[Difference listings]
- - - -

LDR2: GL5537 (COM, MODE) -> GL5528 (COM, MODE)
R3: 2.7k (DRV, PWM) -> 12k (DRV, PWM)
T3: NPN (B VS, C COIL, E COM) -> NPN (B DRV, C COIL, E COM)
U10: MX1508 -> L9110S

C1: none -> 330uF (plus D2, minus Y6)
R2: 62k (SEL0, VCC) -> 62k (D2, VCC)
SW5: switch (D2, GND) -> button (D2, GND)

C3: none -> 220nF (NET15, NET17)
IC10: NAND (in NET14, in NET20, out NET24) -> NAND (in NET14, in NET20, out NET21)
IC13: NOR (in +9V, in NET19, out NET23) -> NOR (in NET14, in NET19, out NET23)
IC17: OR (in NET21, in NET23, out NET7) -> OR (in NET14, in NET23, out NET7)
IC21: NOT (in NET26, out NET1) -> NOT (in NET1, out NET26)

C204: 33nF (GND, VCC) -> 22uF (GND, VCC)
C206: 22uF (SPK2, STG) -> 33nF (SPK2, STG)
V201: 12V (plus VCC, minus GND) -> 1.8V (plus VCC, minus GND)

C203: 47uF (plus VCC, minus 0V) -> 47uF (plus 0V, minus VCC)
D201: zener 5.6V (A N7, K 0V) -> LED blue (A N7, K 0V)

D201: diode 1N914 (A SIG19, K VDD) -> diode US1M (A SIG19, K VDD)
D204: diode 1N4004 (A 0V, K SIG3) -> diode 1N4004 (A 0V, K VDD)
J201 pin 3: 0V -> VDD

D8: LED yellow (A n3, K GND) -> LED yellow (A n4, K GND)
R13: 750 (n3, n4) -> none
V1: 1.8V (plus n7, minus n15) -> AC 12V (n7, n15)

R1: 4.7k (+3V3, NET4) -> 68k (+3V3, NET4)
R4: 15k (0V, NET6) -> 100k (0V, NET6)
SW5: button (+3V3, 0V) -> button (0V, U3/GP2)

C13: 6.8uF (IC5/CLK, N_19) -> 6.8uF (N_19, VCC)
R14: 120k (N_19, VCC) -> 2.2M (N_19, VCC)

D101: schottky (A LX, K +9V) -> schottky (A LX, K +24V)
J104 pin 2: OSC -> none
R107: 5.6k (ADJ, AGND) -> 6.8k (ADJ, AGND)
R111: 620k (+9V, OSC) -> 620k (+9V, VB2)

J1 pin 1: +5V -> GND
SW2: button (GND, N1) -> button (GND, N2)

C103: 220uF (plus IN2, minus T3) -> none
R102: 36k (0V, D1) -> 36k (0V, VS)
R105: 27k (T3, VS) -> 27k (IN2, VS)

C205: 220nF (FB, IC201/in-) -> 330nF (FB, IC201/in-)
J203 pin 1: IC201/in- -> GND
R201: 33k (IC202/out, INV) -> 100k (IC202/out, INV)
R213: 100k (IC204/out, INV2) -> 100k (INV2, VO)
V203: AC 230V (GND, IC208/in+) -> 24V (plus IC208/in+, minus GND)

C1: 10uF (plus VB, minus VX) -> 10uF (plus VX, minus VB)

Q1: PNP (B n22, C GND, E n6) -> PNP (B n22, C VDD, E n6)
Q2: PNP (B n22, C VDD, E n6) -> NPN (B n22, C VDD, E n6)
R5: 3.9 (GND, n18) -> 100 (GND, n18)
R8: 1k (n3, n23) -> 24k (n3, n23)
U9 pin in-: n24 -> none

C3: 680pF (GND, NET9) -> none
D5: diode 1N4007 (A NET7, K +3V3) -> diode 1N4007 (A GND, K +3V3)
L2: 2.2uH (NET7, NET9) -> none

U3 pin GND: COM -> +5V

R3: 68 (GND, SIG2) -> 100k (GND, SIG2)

- - - -

| DIRECTIONS FOR THIS TASK |
Copy the data once more. Leave nothing out.

| WRITTEN REPLY |
LDR2: GL5537 (COM, MODE) -> GL5528 (COM, MODE)
R3: 2.7k (DRV, PWM) -> 12k (DRV, PWM)
T3: NPN (B VS, C COIL, E COM) -> NPN (B DRV, C COIL, E COM)
U10: MX1508 -> L9110S

C1: none -> 330uF (plus D2, minus Y6)
R2: 62k (SEL0, VCC) -> 62k (D2, VCC)
SW5: switch (D2, GND) -> button (D2, GND)

C3: none -> 220nF (NET15, NET17)
IC10: NAND (in NET14, in NET20, out NET24) -> NAND (in NET14, in NET20, out NET21)
IC13: NOR (in +9V, in NET19, out NET23) -> NOR (in NET14, in NET19, out NET23)
IC17: OR (in NET21, in NET23, out NET7) -> OR (in NET14, in NET23, out NET7)
IC21: NOT (in NET26, out NET1) -> NOT (in NET1, out NET26)

C204: 33nF (GND, VCC) -> 22uF (GND, VCC)
C206: 22uF (SPK2, STG) -> 33nF (SPK2, STG)
V201: 12V (plus VCC, minus GND) -> 1.8V (plus VCC, minus GND)

C203: 47uF (plus VCC, minus 0V) -> 47uF (plus 0V, minus VCC)
D201: zener 5.6V (A N7, K 0V) -> LED blue (A N7, K 0V)

D201: diode 1N914 (A SIG19, K VDD) -> diode US1M (A SIG19, K VDD)
D204: diode 1N4004 (A 0V, K SIG3) -> diode 1N4004 (A 0V, K VDD)
J201 pin 3: 0V -> VDD

D8: LED yellow (A n3, K GND) -> LED yellow (A n4, K GND)
R13: 750 (n3, n4) -> none
V1: 1.8V (plus n7, minus n15) -> AC 12V (n7, n15)

R1: 4.7k (+3V3, NET4) -> 68k (+3V3, NET4)
R4: 15k (0V, NET6) -> 100k (0V, NET6)
SW5: button (+3V3, 0V) -> button (0V, U3/GP2)

C13: 6.8uF (IC5/CLK, N_19) -> 6.8uF (N_19, VCC)
R14: 120k (N_19, VCC) -> 2.2M (N_19, VCC)

D101: schottky (A LX, K +9V) -> schottky (A LX, K +24V)
J104 pin 2: OSC -> none
R107: 5.6k (ADJ, AGND) -> 6.8k (ADJ, AGND)
R111: 620k (+9V, OSC) -> 620k (+9V, VB2)

J1 pin 1: +5V -> GND
SW2: button (GND, N1) -> button (GND, N2)

C103: 220uF (plus IN2, minus T3) -> none
R102: 36k (0V, D1) -> 36k (0V, VS)
R105: 27k (T3, VS) -> 27k (IN2, VS)

C205: 220nF (FB, IC201/in-) -> 330nF (FB, IC201/in-)
J203 pin 1: IC201/in- -> GND
R201: 33k (IC202/out, INV) -> 100k (IC202/out, INV)
R213: 100k (IC204/out, INV2) -> 100k (INV2, VO)
V203: AC 230V (GND, IC208/in+) -> 24V (plus IC208/in+, minus GND)

C1: 10uF (plus VB, minus VX) -> 10uF (plus VX, minus VB)

Q1: PNP (B n22, C GND, E n6) -> PNP (B n22, C VDD, E n6)
Q2: PNP (B n22, C VDD, E n6) -> NPN (B n22, C VDD, E n6)
R5: 3.9 (GND, n18) -> 100 (GND, n18)
R8: 1k (n3, n23) -> 24k (n3, n23)
U9 pin in-: n24 -> none

C3: 680pF (GND, NET9) -> none
D5: diode 1N4007 (A NET7, K +3V3) -> diode 1N4007 (A GND, K +3V3)
L2: 2.2uH (NET7, NET9) -> none

U3 pin GND: COM -> +5V

R3: 68 (GND, SIG2) -> 100k (GND, SIG2)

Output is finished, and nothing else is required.